(Problem): Using the entries below, transcribe exactly the line containing "J1 pin 2: GND -> NET42" and each line that follows it to the end.

(Records from a dataset):
———
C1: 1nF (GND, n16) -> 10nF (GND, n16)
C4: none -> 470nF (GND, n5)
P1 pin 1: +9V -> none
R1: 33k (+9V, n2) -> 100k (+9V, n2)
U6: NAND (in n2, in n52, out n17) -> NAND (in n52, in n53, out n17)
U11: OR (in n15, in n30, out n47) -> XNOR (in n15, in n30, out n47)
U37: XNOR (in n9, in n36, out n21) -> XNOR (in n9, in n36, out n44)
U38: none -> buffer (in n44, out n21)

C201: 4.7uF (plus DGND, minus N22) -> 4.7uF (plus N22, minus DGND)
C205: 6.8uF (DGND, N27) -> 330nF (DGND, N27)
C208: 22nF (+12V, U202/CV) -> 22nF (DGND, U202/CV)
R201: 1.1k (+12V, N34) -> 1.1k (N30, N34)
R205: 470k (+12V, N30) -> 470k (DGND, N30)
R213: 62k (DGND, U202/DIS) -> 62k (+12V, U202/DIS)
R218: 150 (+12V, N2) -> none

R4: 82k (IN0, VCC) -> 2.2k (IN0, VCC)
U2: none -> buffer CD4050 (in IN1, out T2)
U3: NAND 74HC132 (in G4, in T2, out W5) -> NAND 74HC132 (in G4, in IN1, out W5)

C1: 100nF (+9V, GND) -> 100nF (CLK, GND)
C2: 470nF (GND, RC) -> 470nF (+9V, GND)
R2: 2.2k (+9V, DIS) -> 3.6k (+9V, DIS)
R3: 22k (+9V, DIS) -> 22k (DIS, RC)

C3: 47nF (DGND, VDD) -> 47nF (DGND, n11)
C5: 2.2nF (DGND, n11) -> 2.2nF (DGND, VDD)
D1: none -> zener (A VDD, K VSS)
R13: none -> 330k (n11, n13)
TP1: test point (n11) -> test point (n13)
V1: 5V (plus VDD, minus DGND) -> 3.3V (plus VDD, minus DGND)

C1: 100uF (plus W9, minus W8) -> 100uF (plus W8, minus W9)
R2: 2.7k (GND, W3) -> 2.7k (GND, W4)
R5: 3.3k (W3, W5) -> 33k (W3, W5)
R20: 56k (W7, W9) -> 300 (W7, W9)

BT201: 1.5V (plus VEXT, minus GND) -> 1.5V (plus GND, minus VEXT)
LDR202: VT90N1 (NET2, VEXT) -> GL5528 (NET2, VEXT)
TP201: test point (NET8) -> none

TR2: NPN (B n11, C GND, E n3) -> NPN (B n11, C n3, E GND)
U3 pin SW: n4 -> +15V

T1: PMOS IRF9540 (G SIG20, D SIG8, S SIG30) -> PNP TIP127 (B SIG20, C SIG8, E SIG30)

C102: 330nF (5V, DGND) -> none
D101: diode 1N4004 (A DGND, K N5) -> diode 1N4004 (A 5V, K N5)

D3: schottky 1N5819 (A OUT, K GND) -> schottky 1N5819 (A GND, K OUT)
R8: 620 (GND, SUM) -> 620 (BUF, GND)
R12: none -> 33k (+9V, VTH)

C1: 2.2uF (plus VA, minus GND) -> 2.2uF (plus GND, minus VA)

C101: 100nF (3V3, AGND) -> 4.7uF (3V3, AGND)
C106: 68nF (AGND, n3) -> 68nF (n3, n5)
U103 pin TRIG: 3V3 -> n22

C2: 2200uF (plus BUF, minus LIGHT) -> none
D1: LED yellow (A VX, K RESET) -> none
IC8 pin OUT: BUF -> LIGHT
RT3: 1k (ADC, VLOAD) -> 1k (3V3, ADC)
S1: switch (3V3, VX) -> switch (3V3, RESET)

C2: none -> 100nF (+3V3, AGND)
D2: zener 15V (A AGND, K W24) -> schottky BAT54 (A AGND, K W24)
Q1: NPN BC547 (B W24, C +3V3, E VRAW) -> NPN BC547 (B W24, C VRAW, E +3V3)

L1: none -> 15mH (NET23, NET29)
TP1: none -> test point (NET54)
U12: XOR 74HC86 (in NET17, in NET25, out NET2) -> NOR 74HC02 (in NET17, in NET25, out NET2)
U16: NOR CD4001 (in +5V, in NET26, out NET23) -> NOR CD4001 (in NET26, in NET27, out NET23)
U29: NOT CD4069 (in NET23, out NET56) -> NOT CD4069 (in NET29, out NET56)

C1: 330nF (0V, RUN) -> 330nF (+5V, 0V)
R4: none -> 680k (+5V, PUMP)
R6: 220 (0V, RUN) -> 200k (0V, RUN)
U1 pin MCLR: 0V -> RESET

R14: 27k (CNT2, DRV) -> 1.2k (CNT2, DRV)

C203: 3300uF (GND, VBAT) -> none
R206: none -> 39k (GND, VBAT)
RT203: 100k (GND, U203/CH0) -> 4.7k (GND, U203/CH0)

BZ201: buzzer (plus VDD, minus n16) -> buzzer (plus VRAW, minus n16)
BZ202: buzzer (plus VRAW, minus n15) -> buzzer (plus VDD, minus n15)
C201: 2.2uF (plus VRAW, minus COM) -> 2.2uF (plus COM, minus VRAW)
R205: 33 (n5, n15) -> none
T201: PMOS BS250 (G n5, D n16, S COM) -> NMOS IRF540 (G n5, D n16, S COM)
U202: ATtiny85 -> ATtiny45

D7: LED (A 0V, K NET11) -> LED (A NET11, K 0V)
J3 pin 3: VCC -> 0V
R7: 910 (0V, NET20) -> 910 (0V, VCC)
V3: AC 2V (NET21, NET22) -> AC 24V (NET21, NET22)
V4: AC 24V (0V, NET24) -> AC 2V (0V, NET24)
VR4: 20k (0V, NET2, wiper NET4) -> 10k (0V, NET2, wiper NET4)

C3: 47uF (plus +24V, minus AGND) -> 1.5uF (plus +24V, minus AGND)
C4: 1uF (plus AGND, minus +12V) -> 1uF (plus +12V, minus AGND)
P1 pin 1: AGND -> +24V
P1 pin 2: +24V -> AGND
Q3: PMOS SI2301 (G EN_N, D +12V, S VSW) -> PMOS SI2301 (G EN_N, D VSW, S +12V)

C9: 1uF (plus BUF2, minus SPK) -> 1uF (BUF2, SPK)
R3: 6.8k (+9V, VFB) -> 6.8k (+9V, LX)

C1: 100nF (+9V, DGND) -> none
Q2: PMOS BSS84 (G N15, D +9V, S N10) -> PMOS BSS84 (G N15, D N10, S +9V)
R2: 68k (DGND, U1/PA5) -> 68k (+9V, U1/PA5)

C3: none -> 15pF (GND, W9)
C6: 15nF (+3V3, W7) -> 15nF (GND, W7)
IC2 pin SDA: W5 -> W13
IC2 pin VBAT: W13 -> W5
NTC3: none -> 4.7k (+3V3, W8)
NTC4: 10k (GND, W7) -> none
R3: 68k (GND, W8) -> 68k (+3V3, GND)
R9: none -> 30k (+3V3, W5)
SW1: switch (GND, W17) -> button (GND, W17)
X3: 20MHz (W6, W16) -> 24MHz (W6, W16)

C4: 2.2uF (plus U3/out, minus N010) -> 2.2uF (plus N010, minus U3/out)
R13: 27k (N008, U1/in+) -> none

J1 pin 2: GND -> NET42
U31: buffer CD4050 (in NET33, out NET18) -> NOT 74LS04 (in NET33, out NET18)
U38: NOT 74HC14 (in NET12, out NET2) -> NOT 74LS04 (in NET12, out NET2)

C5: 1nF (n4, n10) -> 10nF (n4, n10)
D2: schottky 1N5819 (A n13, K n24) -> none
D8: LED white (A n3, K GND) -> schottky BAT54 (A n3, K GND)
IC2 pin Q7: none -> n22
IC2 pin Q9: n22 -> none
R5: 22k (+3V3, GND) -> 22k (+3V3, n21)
———
(Your response):
J1 pin 2: GND -> NET42
U31: buffer CD4050 (in NET33, out NET18) -> NOT 74LS04 (in NET33, out NET18)
U38: NOT 74HC14 (in NET12, out NET2) -> NOT 74LS04 (in NET12, out NET2)

C5: 1nF (n4, n10) -> 10nF (n4, n10)
D2: schottky 1N5819 (A n13, K n24) -> none
D8: LED white (A n3, K GND) -> schottky BAT54 (A n3, K GND)
IC2 pin Q7: none -> n22
IC2 pin Q9: n22 -> none
R5: 22k (+3V3, GND) -> 22k (+3V3, n21)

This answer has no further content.